**What you should do:** Rewrite the listing below with every "trapezoid" changed to "quadrilateral" and nothing else altered, leaving out the pictures.

======== Data rows ========

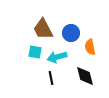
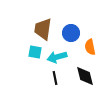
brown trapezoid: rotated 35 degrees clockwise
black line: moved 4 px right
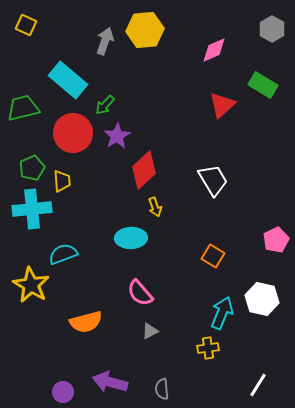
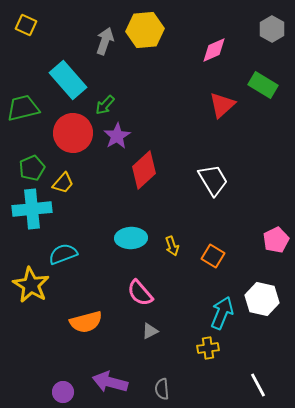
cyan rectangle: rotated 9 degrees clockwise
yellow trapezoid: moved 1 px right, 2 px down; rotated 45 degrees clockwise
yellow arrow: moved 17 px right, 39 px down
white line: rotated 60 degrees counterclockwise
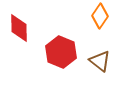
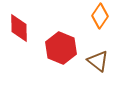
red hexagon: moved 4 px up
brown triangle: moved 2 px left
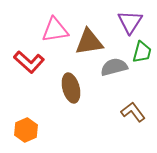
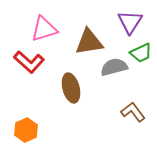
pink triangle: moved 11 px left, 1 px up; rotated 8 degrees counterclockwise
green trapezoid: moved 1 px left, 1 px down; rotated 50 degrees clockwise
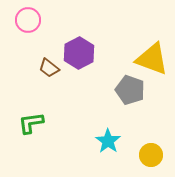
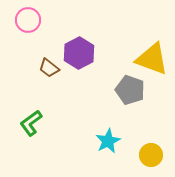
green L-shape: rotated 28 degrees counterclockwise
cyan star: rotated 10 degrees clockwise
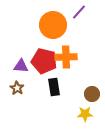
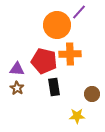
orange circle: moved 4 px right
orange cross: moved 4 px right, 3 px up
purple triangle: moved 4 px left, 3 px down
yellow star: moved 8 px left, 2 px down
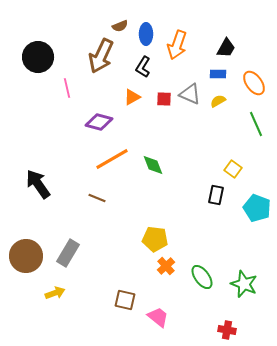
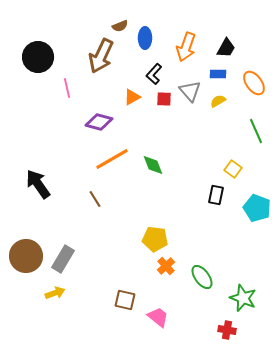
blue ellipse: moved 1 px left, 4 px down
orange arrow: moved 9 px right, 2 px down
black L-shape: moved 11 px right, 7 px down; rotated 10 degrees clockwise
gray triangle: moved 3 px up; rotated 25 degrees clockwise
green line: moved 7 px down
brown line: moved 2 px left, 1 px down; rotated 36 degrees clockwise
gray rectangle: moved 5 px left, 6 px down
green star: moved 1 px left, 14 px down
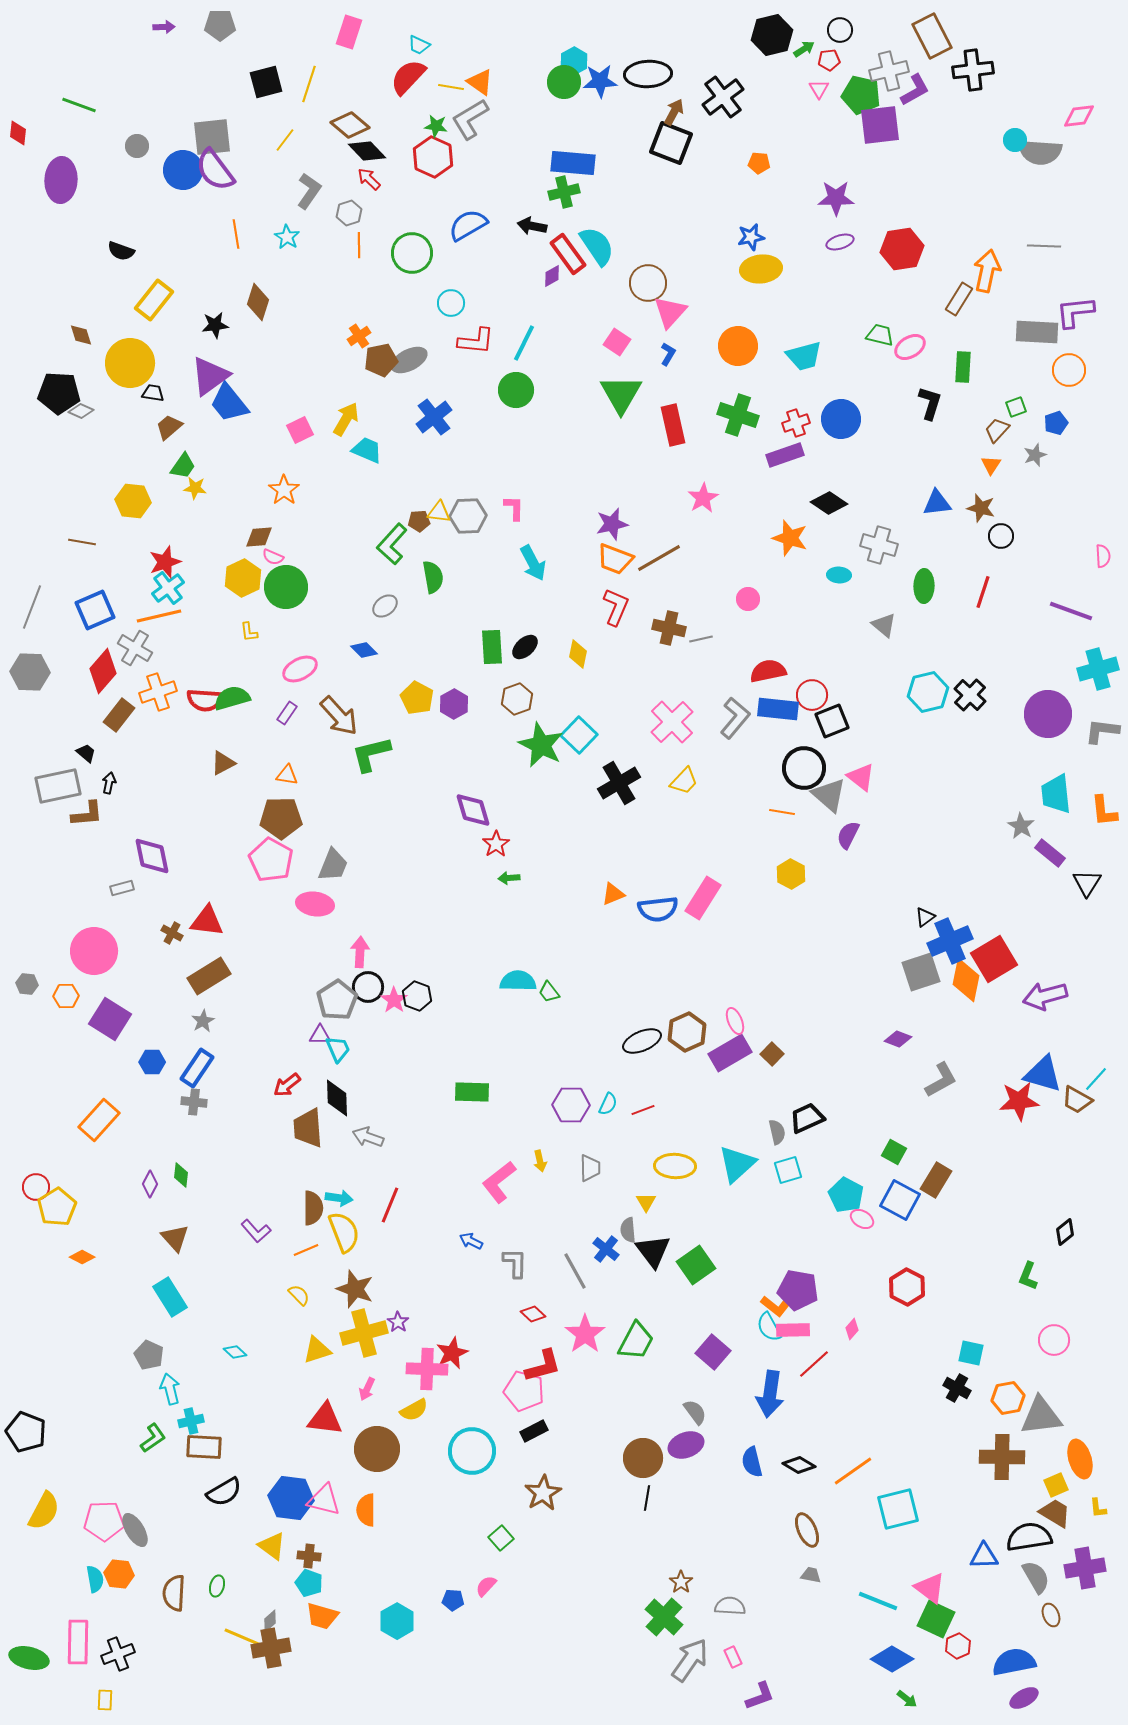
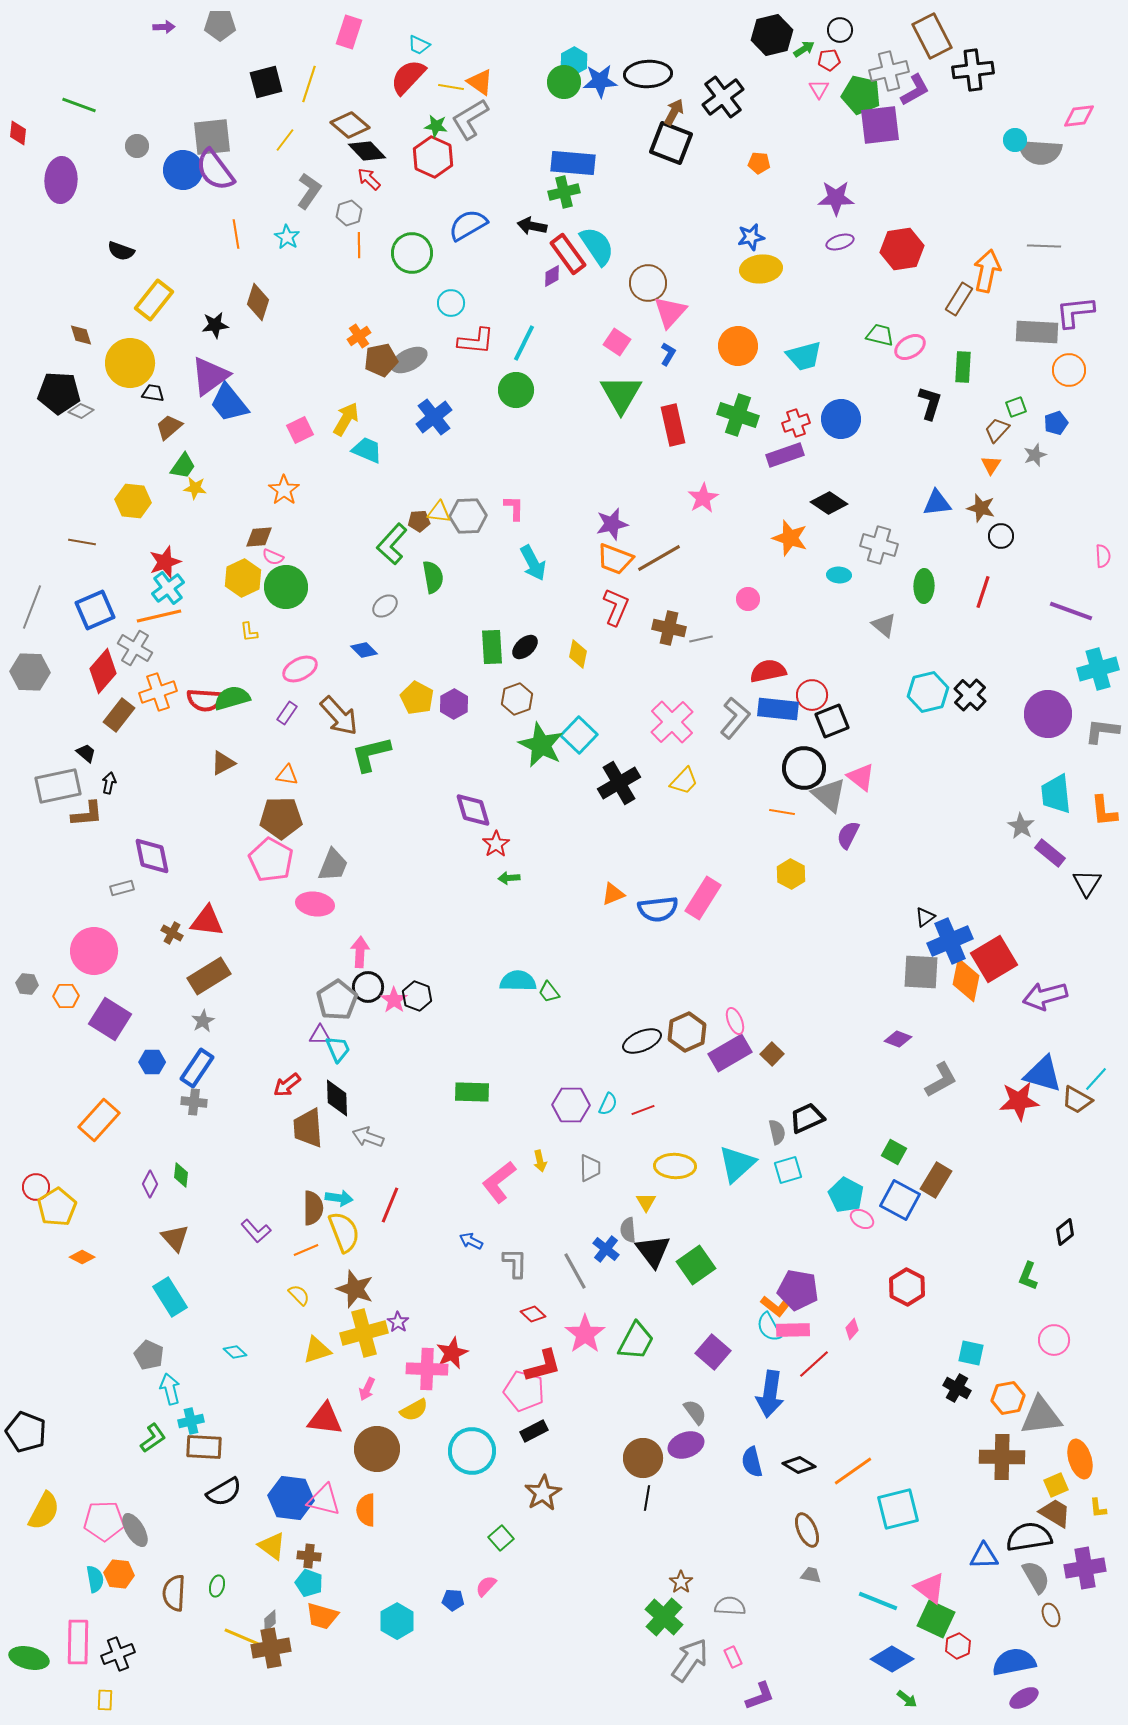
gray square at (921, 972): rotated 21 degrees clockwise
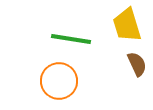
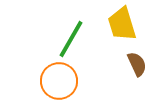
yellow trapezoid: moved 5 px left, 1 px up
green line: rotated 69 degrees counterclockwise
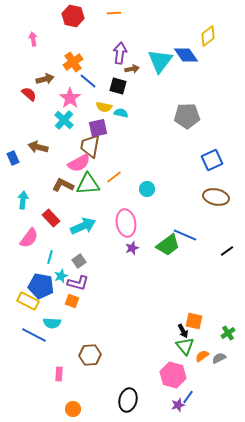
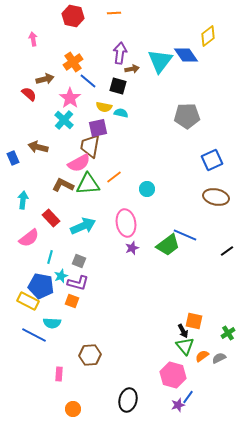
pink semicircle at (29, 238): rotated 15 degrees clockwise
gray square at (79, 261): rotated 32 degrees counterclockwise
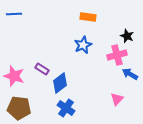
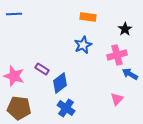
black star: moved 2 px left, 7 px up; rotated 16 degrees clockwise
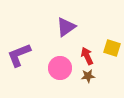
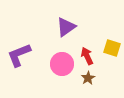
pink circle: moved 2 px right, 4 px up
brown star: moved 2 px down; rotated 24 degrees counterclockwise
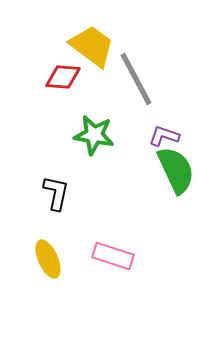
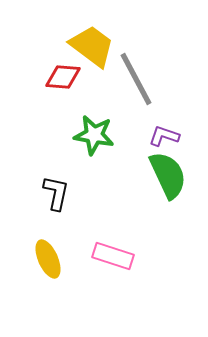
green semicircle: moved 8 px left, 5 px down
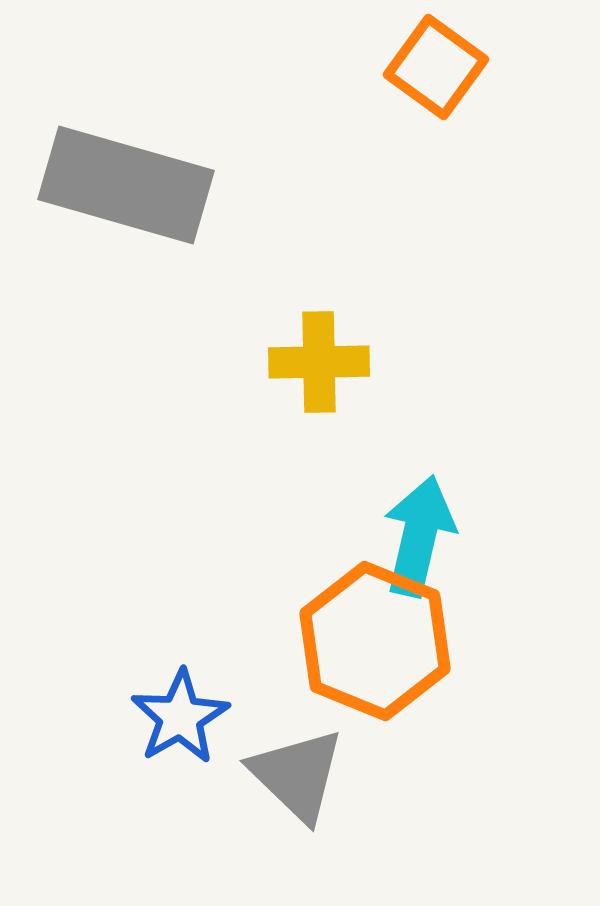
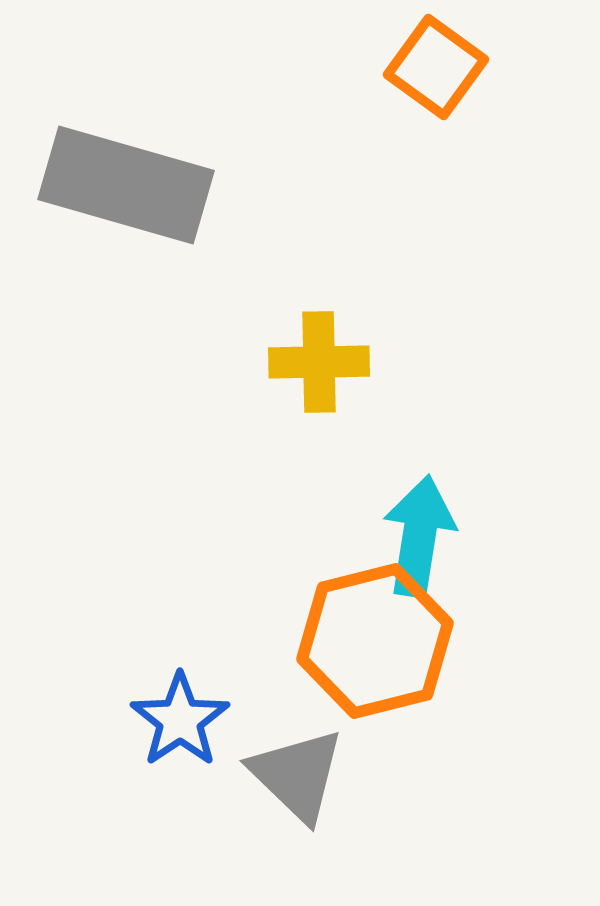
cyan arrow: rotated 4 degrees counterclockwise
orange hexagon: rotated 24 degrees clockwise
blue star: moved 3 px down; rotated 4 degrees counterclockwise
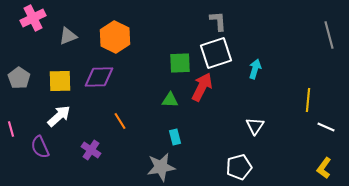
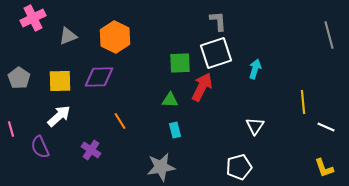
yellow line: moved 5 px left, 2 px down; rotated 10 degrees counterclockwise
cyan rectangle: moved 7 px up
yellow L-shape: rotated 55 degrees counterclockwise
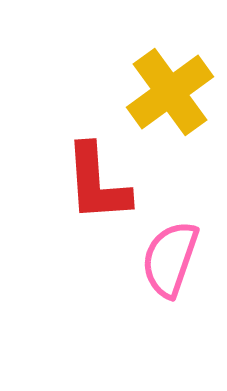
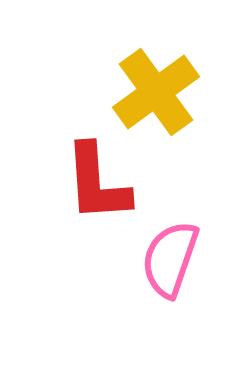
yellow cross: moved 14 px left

========

**Full output:**
brown quadrilateral: rotated 35 degrees clockwise
black line: moved 4 px right
cyan rectangle: rotated 9 degrees clockwise
yellow quadrilateral: moved 1 px right, 2 px down; rotated 45 degrees clockwise
yellow arrow: moved 17 px right, 39 px down
white line: rotated 60 degrees counterclockwise
red hexagon: moved 4 px up
brown triangle: moved 2 px left
pink triangle: moved 11 px left, 1 px up; rotated 8 degrees counterclockwise
green quadrilateral: moved 1 px left, 1 px down; rotated 50 degrees clockwise
green L-shape: rotated 28 degrees counterclockwise
cyan star: rotated 10 degrees clockwise
orange circle: moved 4 px right
orange cross: moved 4 px right, 3 px up
purple triangle: moved 4 px left, 3 px down
yellow star: moved 8 px left, 2 px down
blue ellipse: moved 1 px left, 4 px down
orange arrow: moved 9 px right, 2 px down
black L-shape: moved 11 px right, 7 px down; rotated 10 degrees clockwise
gray triangle: moved 3 px up; rotated 25 degrees clockwise
green line: moved 7 px down
brown line: moved 2 px left, 1 px down; rotated 36 degrees clockwise
gray rectangle: moved 5 px left, 6 px down
green star: moved 1 px left, 14 px down
gray square at (921, 972): rotated 21 degrees clockwise
yellow quadrilateral: moved 5 px left, 1 px up
green line: rotated 69 degrees counterclockwise
pink semicircle at (29, 238): rotated 15 degrees clockwise
gray square at (79, 261): rotated 32 degrees counterclockwise
black star: moved 2 px left, 7 px up; rotated 16 degrees clockwise
pink circle: moved 2 px right, 4 px up
brown star: moved 2 px down; rotated 24 degrees counterclockwise
green semicircle: moved 8 px left, 5 px down
cyan arrow: rotated 4 degrees counterclockwise
orange hexagon: rotated 24 degrees clockwise
blue star: moved 3 px down; rotated 4 degrees counterclockwise
yellow line: moved 5 px left, 2 px down; rotated 10 degrees counterclockwise
cyan rectangle: moved 7 px up
yellow L-shape: rotated 55 degrees counterclockwise
yellow cross: moved 14 px left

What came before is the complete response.